Items listed in a dataset

----

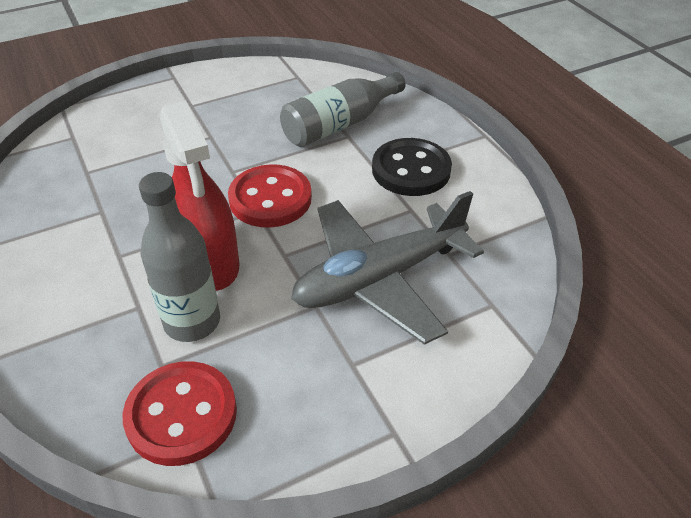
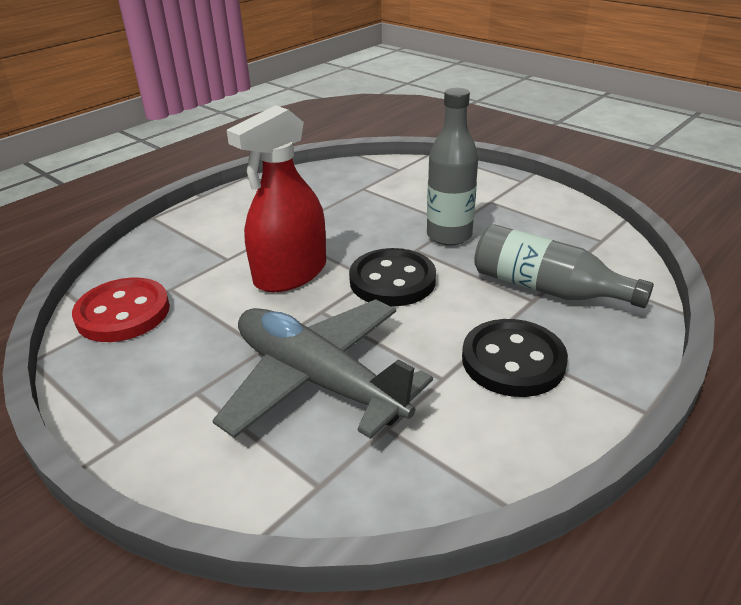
camera: 70 degrees right, 10 degrees down
(192, 322) = (219, 287): grey bottle -> grey bottle (449, 235)
(270, 199) = (392, 280): red button -> black button

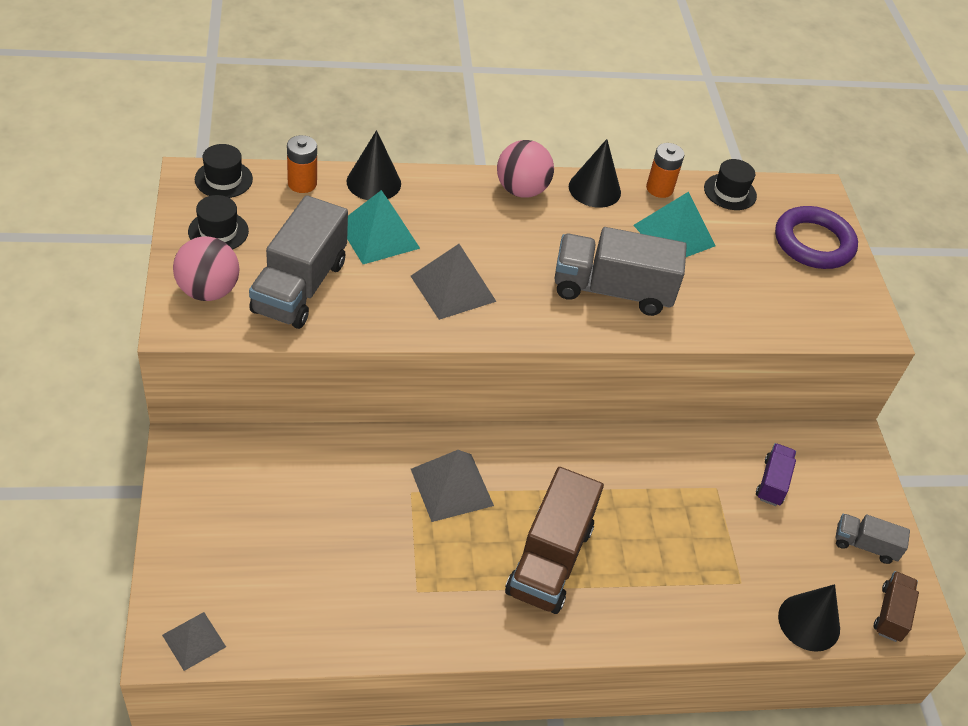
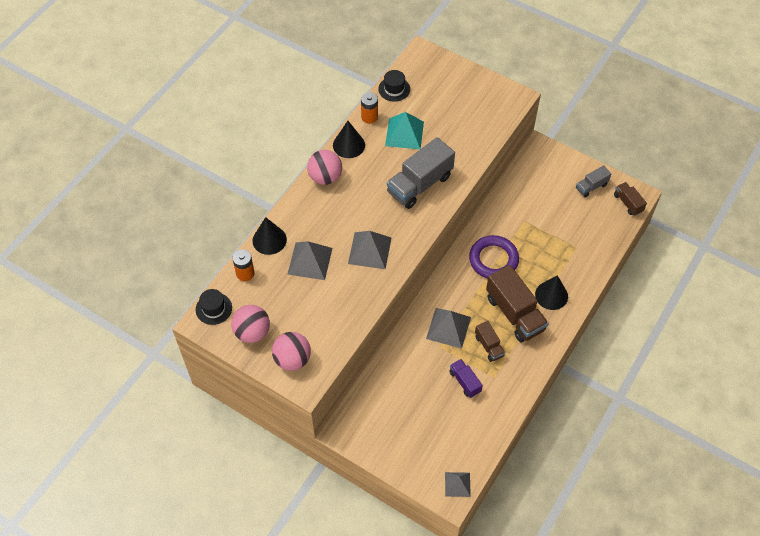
camera: 45 degrees left, 10 degrees up
(218, 231) = (252, 332): black hat -> pink ball
(299, 287) = (320, 317): grey truck -> none
(378, 235) = (310, 261): turquoise pyramid -> grey pyramid
(464, 555) = (489, 346): none -> brown truck
(772, 482) = (537, 196): purple truck -> purple truck (465, 382)
(809, 622) = (611, 236): black cone -> black cone (551, 295)
(813, 243) = (451, 80): purple ring -> purple ring (493, 259)

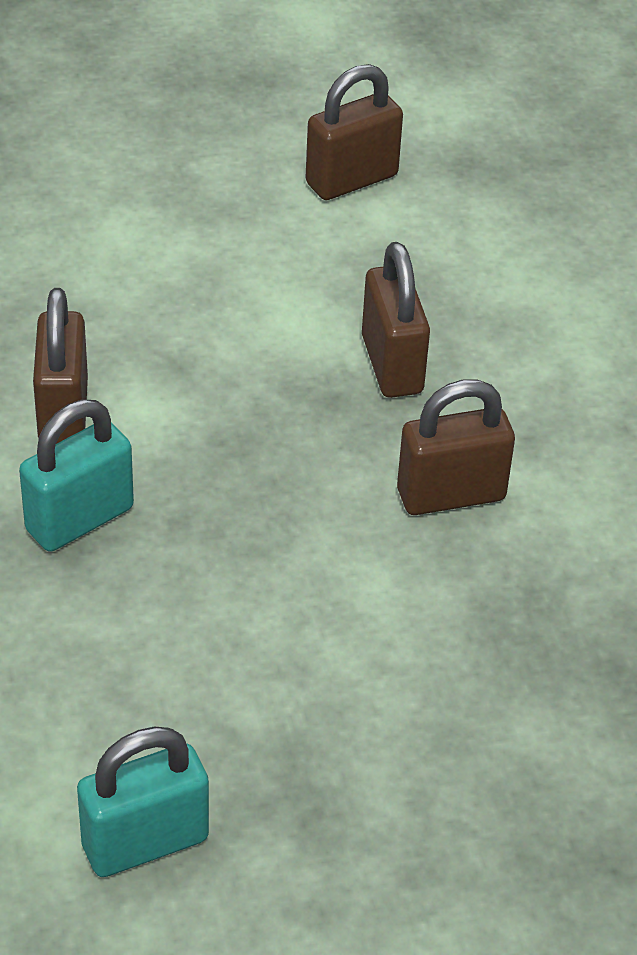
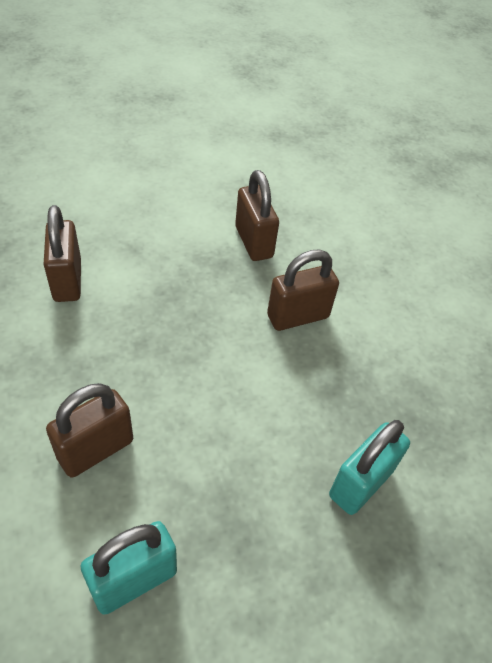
camera: 10 degrees left, 5 degrees up
(79, 519) = (79, 347): turquoise padlock -> turquoise padlock (360, 483)
(351, 180) = (219, 145): brown padlock -> brown padlock (96, 450)

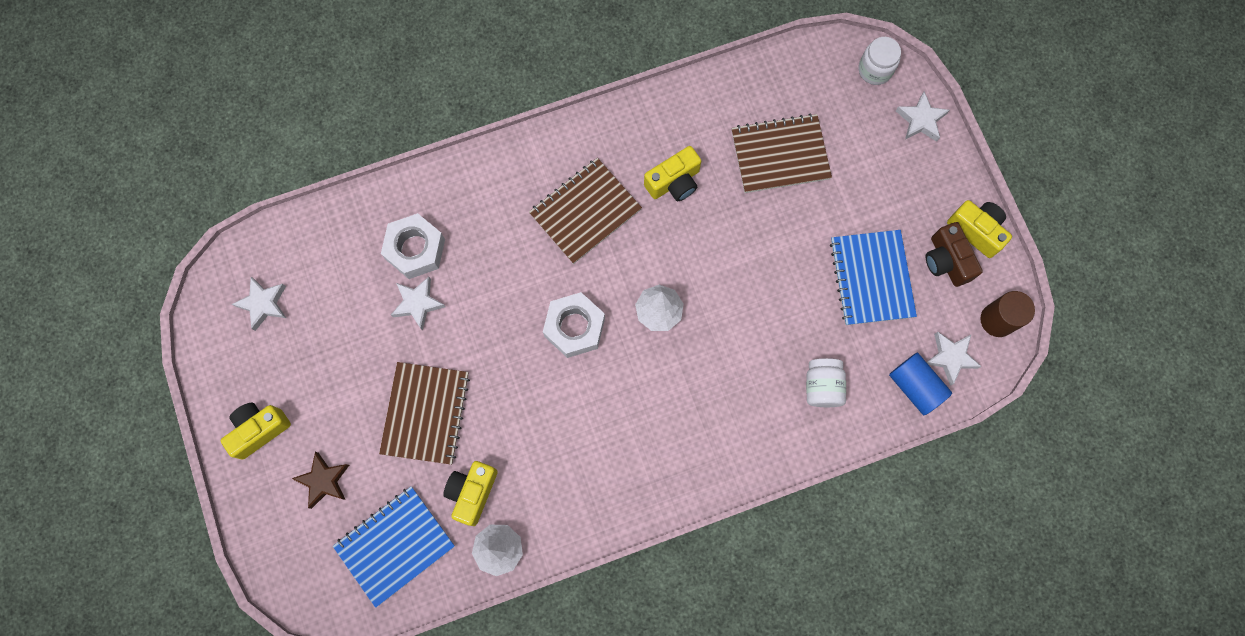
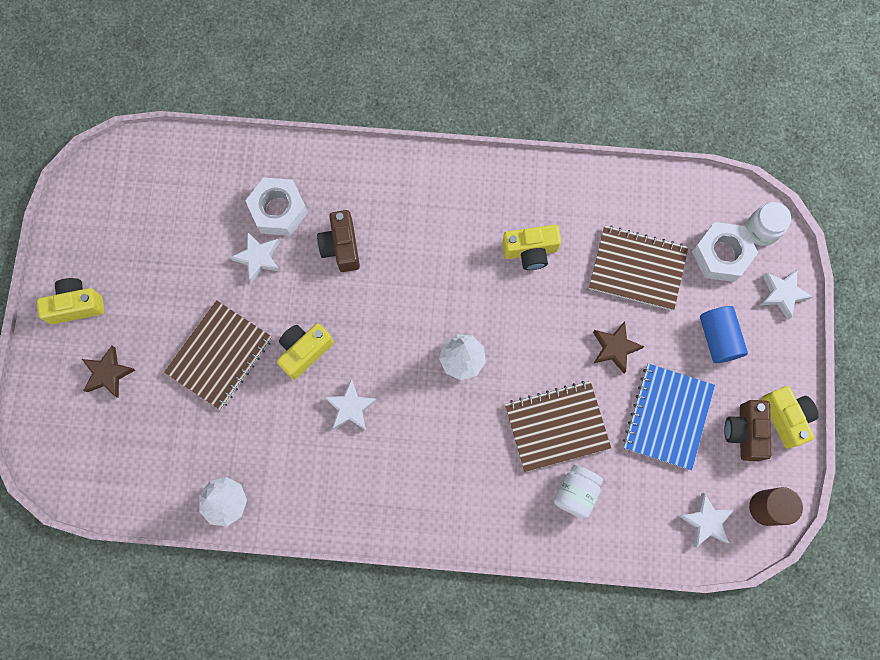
camera: 25 degrees right, 0 degrees up
(263, 304) = (130, 200): white star -> white star (350, 407)
(395, 546) = (140, 457): blue notebook -> none
(472, 492) = (226, 442): yellow camera -> yellow camera (304, 351)
(493, 257) = (341, 247): none -> brown camera
(574, 327) = (382, 340): white nut -> white nut (721, 255)
(585, 212) = (440, 242): brown notebook -> brown notebook (556, 426)
(794, 237) = (615, 348): none -> brown star
(915, 386) = (660, 532): blue cylinder -> blue cylinder (718, 338)

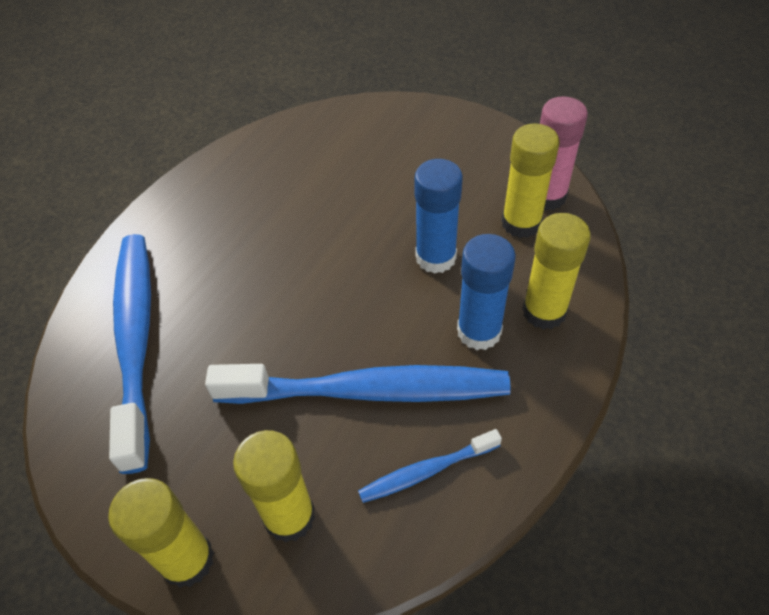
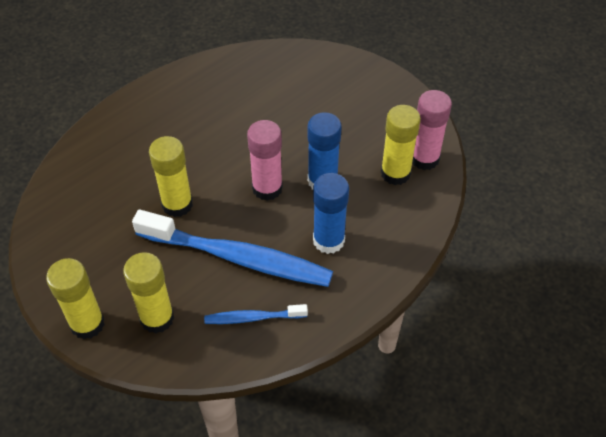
camera: 15 degrees right, 0 degrees up
(136, 340) = (101, 180): blue toothbrush -> none
(368, 286) = (267, 188): none -> pink glue stick
(544, 311) = (380, 240): yellow glue stick -> yellow glue stick (177, 204)

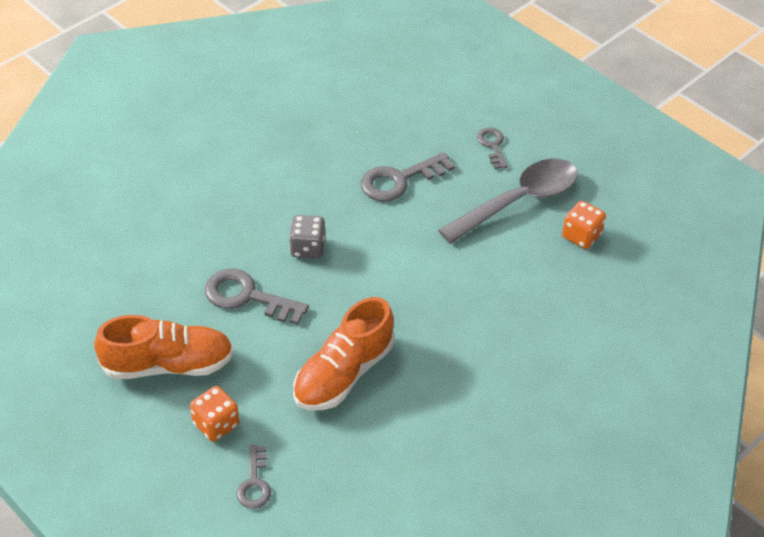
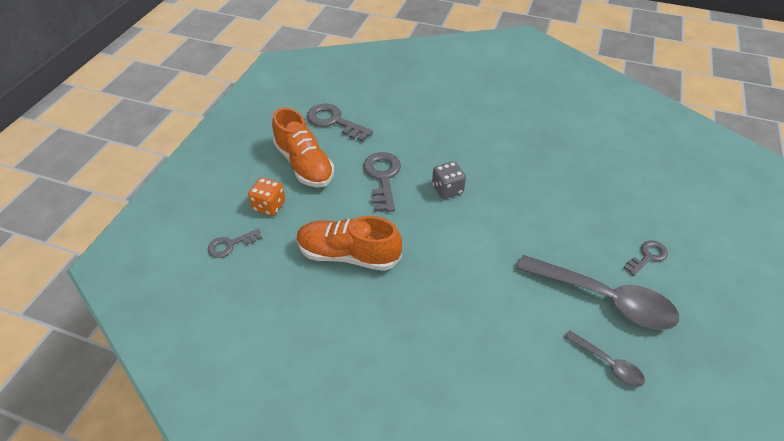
camera: 65 degrees right, 0 degrees up
(399, 180) = (554, 213): grey key -> grey key (334, 121)
(581, 236) = (608, 363): orange dice -> grey spoon

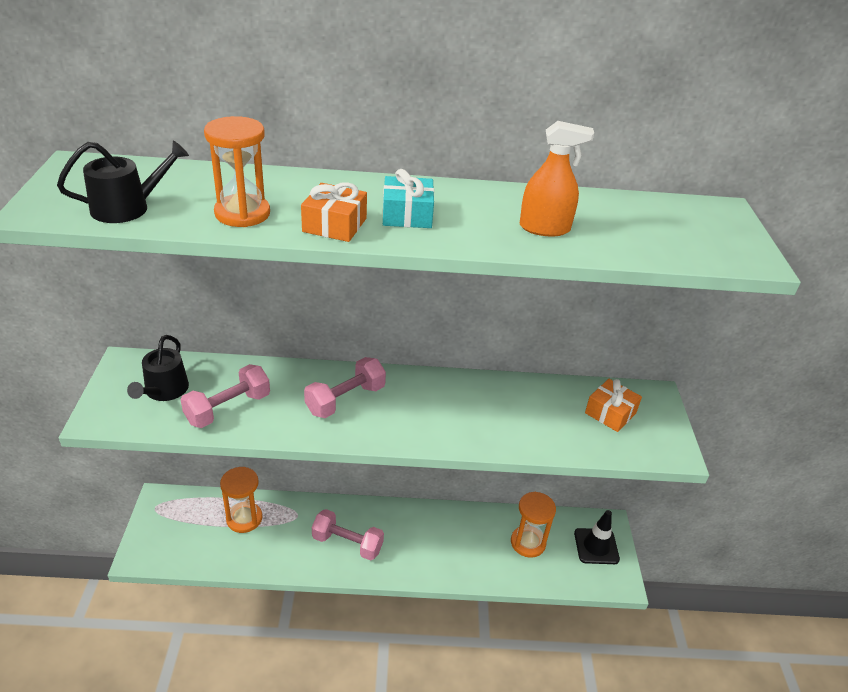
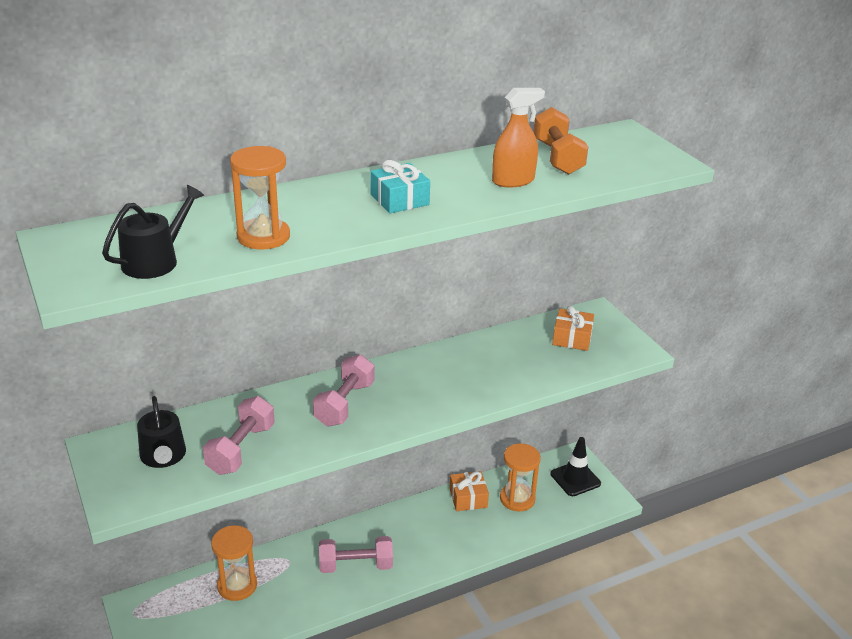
camera: 25 degrees left, 5 degrees down
(334, 225) = (351, 224): orange gift -> orange gift (468, 498)
(618, 217) = (557, 157): none -> orange dumbbell

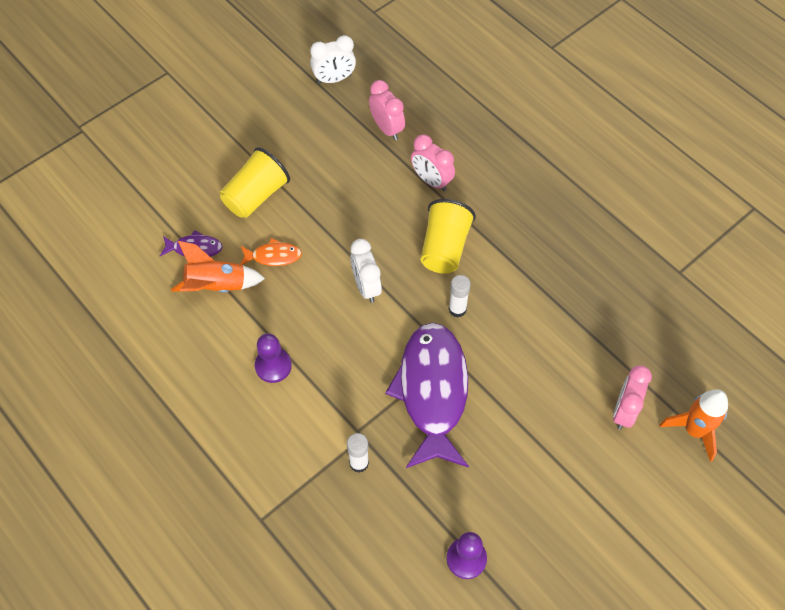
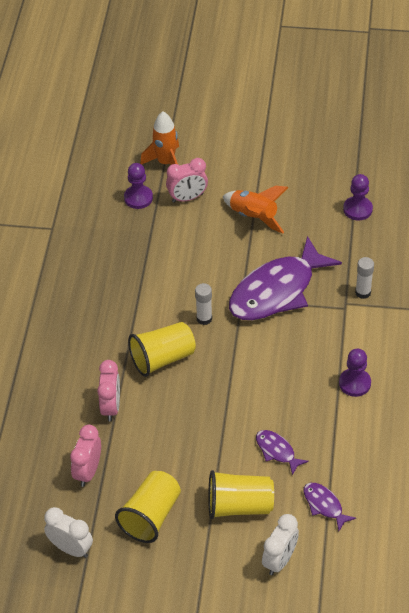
camera: 130 degrees left, 10 degrees down
(216, 286) = (337, 464): orange rocket -> orange rocket (254, 217)
(273, 256) = (277, 451): orange fish -> purple fish
(308, 139) = (151, 516): none -> yellow cup
(366, 287) = (241, 379): white clock -> white clock (279, 560)
(661, 368) = (138, 198): none -> purple pawn

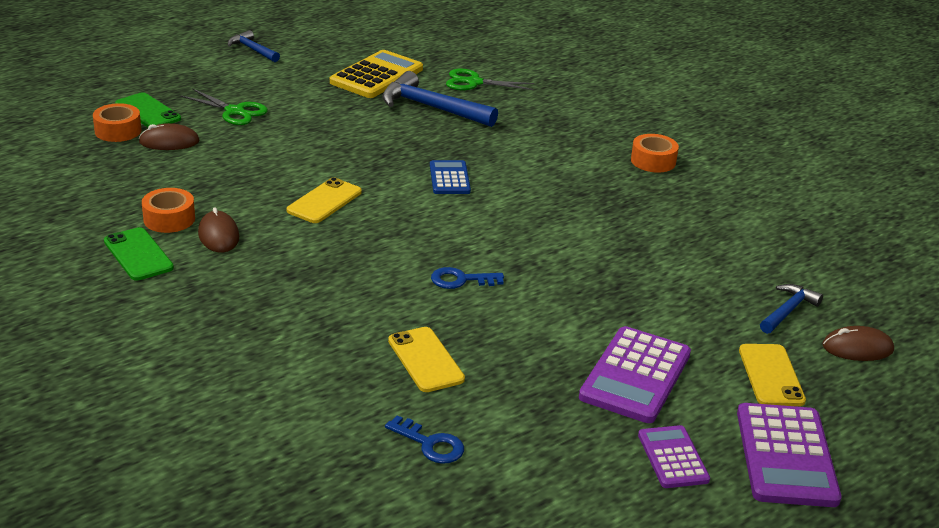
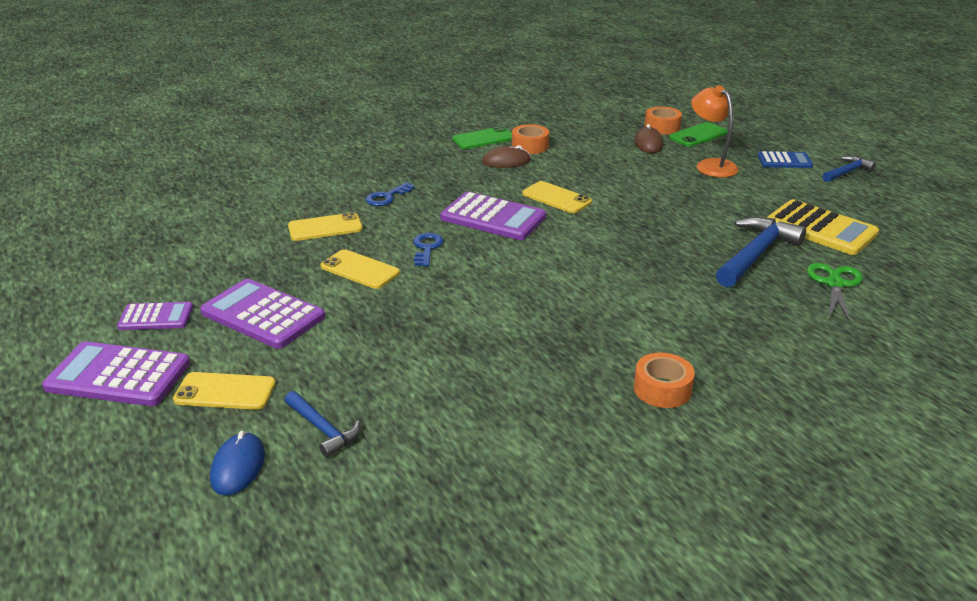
camera: 100 degrees right, 0 degrees up
(234, 111) = (711, 165): green scissors -> orange lamp
(379, 240) = (493, 218): none -> purple calculator
(430, 444) = (233, 224): blue key -> blue key (387, 197)
(449, 178) = (602, 254): blue calculator -> blue calculator (784, 161)
(521, 321) = (360, 270): none -> yellow phone
(857, 348) = (238, 466): brown mouse -> blue mouse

----

The problem: When you repeat the data, keep every line exact and drop the images.

Result of the exercise:
camera: 70 degrees right, 10 degrees down
(192, 322) = (219, 287): grey bottle -> grey bottle (449, 235)
(270, 199) = (392, 280): red button -> black button

camera: 45 degrees left, 10 degrees up
(218, 231) = (252, 332): black hat -> pink ball
(299, 287) = (320, 317): grey truck -> none
(378, 235) = (310, 261): turquoise pyramid -> grey pyramid
(464, 555) = (489, 346): none -> brown truck
(772, 482) = (537, 196): purple truck -> purple truck (465, 382)
(809, 622) = (611, 236): black cone -> black cone (551, 295)
(813, 243) = (451, 80): purple ring -> purple ring (493, 259)

camera: 10 degrees left, 5 degrees up
(79, 519) = (79, 347): turquoise padlock -> turquoise padlock (360, 483)
(351, 180) = (219, 145): brown padlock -> brown padlock (96, 450)

camera: 25 degrees right, 0 degrees up
(263, 304) = (130, 200): white star -> white star (350, 407)
(395, 546) = (140, 457): blue notebook -> none
(472, 492) = (226, 442): yellow camera -> yellow camera (304, 351)
(493, 257) = (341, 247): none -> brown camera
(574, 327) = (382, 340): white nut -> white nut (721, 255)
(585, 212) = (440, 242): brown notebook -> brown notebook (556, 426)
(794, 237) = (615, 348): none -> brown star
(915, 386) = (660, 532): blue cylinder -> blue cylinder (718, 338)

camera: 15 degrees right, 0 degrees up
(136, 340) = (101, 180): blue toothbrush -> none
(368, 286) = (267, 188): none -> pink glue stick
(544, 311) = (380, 240): yellow glue stick -> yellow glue stick (177, 204)

camera: 65 degrees right, 0 degrees up
(399, 180) = (554, 213): grey key -> grey key (334, 121)
(581, 236) = (608, 363): orange dice -> grey spoon

camera: 25 degrees left, 5 degrees down
(334, 225) = (351, 224): orange gift -> orange gift (468, 498)
(618, 217) = (557, 157): none -> orange dumbbell

camera: 130 degrees left, 10 degrees down
(216, 286) = (337, 464): orange rocket -> orange rocket (254, 217)
(273, 256) = (277, 451): orange fish -> purple fish
(308, 139) = (151, 516): none -> yellow cup
(366, 287) = (241, 379): white clock -> white clock (279, 560)
(661, 368) = (138, 198): none -> purple pawn

camera: 100 degrees right, 0 degrees up
(234, 111) = (711, 165): green scissors -> orange lamp
(379, 240) = (493, 218): none -> purple calculator
(430, 444) = (233, 224): blue key -> blue key (387, 197)
(449, 178) = (602, 254): blue calculator -> blue calculator (784, 161)
(521, 321) = (360, 270): none -> yellow phone
(857, 348) = (238, 466): brown mouse -> blue mouse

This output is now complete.